- About this exercise: Leave out the pictures and restate the rest of the data exactly.

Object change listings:
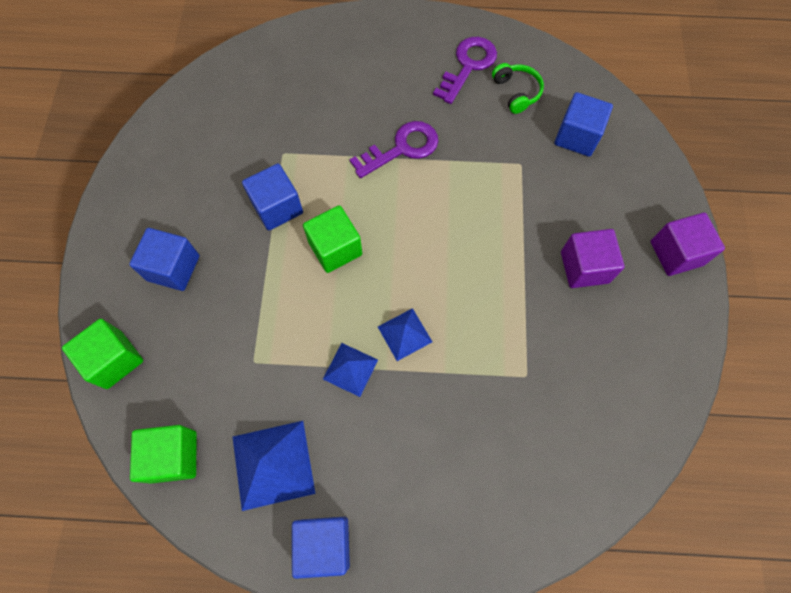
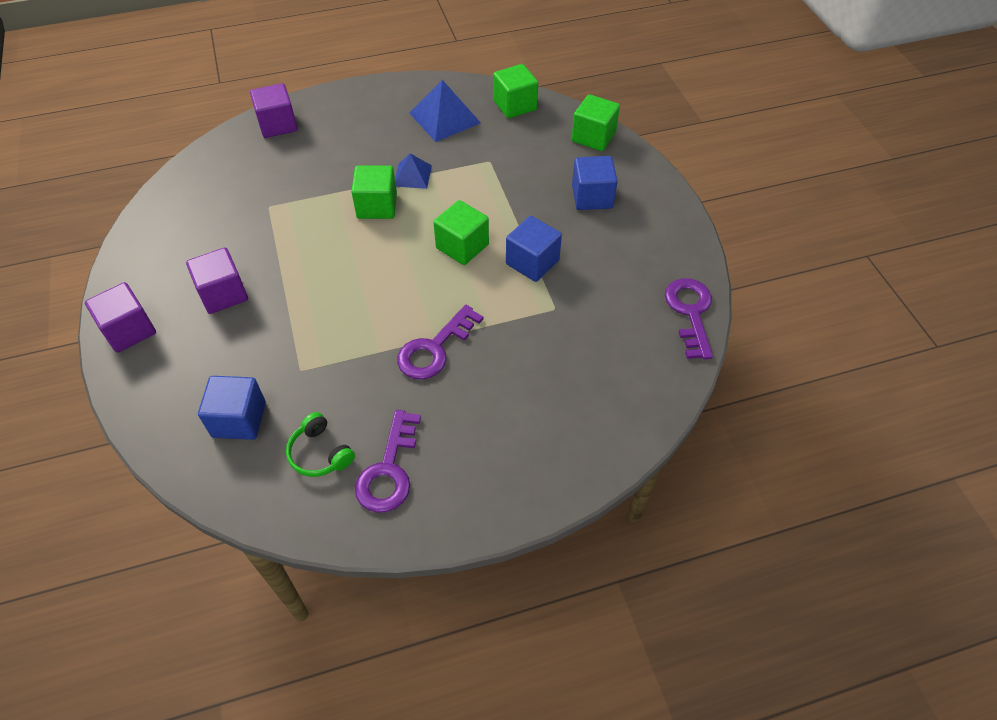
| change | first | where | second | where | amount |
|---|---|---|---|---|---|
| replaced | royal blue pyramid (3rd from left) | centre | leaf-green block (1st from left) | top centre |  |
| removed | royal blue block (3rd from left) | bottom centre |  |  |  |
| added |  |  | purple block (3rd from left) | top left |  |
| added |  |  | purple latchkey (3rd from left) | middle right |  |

- Solution for this exercise:
| change | first | where | second | where | amount |
|---|---|---|---|---|---|
| replaced | royal blue pyramid (3rd from left) | centre | leaf-green block (1st from left) | top centre |  |
| removed | royal blue block (3rd from left) | bottom centre |  |  |  |
| added |  |  | purple block (3rd from left) | top left |  |
| added |  |  | purple latchkey (3rd from left) | middle right |  |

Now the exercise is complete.